Dataset records:
* START *
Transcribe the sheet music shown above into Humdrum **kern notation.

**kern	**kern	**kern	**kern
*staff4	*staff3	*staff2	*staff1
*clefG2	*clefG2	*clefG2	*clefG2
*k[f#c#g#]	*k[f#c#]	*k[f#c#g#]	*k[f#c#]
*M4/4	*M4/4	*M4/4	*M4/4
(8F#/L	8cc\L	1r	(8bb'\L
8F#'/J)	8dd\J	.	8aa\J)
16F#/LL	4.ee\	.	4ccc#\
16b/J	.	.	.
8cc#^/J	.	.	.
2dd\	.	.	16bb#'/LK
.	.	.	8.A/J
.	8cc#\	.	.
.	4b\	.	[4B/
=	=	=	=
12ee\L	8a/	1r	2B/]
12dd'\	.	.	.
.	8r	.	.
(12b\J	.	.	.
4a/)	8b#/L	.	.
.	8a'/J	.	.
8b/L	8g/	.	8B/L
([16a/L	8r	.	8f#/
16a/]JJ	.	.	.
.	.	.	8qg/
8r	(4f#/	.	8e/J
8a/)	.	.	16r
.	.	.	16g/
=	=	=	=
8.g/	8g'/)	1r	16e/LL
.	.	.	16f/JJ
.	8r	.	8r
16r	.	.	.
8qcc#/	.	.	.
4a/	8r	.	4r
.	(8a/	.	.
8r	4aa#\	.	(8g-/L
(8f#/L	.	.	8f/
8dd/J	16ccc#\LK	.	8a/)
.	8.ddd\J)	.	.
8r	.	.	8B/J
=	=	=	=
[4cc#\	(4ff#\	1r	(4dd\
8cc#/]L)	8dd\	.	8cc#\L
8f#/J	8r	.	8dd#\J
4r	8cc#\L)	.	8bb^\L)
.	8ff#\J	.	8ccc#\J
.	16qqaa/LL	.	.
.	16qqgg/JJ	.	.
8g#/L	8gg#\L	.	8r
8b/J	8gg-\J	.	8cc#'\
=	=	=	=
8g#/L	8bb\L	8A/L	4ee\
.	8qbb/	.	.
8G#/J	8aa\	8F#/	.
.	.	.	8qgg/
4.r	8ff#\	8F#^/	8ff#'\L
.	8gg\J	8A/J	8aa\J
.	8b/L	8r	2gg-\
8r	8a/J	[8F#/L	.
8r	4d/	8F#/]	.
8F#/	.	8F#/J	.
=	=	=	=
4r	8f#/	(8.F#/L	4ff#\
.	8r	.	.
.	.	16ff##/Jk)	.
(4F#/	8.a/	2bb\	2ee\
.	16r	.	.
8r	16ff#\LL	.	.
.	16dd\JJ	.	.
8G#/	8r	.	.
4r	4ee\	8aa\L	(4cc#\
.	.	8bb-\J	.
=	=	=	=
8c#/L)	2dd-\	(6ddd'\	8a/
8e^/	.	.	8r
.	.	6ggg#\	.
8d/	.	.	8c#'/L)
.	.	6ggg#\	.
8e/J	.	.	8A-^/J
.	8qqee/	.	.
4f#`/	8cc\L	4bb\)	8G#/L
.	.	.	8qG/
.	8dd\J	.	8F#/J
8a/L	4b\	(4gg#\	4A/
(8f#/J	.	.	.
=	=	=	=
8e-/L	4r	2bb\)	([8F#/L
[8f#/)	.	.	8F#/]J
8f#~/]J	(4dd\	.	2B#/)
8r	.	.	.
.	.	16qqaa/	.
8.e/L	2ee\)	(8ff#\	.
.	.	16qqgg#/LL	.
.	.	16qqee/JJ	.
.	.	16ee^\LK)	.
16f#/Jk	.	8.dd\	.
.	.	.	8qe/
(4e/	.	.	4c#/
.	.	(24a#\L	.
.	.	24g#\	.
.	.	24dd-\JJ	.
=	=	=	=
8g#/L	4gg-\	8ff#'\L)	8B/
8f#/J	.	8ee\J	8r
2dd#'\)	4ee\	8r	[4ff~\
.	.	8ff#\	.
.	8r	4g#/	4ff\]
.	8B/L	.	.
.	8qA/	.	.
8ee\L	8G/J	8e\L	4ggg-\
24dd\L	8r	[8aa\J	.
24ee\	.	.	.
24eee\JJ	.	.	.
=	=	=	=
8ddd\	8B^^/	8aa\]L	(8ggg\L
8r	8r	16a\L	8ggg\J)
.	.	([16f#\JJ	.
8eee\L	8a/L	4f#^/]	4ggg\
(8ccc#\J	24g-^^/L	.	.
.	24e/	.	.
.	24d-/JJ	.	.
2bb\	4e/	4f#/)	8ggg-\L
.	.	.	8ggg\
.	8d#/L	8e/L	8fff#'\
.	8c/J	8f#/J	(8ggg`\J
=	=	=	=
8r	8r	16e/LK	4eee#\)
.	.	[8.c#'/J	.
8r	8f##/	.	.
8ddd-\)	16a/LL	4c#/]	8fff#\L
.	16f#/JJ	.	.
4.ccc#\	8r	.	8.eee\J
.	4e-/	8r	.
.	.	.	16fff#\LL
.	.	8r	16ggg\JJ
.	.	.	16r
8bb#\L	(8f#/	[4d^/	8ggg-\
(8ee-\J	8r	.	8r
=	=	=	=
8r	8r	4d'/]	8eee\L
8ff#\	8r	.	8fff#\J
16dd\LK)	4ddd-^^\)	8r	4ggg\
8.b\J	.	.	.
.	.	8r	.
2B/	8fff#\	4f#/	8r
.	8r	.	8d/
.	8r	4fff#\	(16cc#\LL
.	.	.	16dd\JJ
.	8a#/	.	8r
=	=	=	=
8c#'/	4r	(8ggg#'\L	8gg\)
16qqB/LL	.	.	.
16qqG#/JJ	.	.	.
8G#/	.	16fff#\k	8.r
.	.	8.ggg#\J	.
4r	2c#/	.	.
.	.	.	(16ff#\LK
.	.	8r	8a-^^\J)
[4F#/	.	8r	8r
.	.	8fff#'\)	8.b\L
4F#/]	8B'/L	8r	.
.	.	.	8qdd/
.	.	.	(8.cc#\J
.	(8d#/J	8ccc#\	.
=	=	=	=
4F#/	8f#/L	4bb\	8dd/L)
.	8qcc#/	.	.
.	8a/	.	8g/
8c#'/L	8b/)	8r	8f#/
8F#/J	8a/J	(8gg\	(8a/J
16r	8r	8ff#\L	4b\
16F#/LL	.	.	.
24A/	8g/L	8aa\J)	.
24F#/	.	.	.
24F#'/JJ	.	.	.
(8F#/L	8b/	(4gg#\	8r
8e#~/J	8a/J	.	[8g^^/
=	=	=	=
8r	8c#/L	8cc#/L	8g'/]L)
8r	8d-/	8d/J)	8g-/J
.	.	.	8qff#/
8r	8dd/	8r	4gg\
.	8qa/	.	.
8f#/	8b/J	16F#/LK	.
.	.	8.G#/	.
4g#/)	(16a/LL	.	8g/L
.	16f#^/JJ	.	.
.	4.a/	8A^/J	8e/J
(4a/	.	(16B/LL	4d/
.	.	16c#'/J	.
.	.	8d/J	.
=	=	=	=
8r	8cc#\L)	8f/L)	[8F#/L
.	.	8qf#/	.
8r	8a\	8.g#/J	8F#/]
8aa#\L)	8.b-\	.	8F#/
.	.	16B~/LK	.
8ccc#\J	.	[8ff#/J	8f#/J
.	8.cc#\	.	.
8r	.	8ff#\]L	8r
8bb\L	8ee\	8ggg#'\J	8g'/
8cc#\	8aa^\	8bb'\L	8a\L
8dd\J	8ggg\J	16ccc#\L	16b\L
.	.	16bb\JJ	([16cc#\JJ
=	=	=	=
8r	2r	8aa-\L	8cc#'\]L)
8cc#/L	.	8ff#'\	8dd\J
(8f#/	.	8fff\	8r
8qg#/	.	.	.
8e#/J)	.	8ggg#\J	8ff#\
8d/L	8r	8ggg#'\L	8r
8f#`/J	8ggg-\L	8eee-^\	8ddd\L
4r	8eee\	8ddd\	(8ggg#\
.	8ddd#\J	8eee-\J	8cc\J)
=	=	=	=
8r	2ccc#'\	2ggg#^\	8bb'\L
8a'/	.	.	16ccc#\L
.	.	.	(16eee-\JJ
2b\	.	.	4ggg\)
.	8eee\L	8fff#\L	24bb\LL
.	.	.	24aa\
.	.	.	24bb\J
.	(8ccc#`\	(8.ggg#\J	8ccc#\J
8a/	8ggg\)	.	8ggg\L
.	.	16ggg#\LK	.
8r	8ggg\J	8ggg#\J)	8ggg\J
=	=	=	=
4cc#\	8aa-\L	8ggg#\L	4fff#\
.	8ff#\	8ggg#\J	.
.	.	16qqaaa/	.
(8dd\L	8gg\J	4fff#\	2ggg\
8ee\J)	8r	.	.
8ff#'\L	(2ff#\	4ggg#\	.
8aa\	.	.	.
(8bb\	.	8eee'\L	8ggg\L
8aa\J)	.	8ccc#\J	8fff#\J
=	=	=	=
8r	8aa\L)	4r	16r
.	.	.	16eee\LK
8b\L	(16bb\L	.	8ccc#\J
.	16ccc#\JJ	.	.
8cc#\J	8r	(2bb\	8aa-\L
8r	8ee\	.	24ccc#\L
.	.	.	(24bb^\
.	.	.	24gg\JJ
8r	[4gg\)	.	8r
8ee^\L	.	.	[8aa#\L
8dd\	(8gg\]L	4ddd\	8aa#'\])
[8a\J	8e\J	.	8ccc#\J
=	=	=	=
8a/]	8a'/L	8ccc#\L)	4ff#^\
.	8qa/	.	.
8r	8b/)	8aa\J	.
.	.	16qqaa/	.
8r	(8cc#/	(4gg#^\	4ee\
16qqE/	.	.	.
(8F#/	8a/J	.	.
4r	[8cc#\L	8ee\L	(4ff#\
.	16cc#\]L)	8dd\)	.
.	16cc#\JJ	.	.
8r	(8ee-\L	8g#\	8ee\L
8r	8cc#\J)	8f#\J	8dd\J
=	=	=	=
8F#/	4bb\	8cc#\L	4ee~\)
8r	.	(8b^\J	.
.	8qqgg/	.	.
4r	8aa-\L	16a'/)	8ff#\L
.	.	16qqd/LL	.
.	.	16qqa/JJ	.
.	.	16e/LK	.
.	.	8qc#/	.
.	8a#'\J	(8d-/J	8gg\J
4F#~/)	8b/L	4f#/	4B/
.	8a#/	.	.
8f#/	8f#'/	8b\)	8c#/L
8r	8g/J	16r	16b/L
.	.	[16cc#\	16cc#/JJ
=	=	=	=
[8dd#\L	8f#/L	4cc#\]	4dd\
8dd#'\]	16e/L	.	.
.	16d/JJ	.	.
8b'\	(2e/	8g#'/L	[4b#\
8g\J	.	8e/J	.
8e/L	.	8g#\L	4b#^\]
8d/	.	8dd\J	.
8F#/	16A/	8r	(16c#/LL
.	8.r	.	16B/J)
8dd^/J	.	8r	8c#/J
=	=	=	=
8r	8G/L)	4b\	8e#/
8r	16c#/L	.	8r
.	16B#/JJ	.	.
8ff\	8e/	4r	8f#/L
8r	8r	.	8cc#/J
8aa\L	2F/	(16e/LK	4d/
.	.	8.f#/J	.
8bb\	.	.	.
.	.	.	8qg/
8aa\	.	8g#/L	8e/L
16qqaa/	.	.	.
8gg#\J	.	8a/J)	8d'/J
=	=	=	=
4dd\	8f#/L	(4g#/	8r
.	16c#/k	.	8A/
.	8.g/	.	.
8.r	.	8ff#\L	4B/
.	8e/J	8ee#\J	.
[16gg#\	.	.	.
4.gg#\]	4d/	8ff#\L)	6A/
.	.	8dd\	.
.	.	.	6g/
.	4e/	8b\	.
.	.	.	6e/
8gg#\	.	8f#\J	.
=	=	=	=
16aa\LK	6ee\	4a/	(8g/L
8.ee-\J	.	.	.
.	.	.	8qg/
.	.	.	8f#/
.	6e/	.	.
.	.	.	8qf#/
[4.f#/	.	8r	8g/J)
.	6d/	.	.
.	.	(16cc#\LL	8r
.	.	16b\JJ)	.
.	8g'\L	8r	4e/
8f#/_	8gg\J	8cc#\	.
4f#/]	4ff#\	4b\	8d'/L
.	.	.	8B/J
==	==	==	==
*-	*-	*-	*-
* END *
* WHAT TO WORK ON *
Count how many lines of the listing above contain the string "kern" with the same capitalization, and reply with the number alone.

* RESPONSE TO THE EXERCISE *
2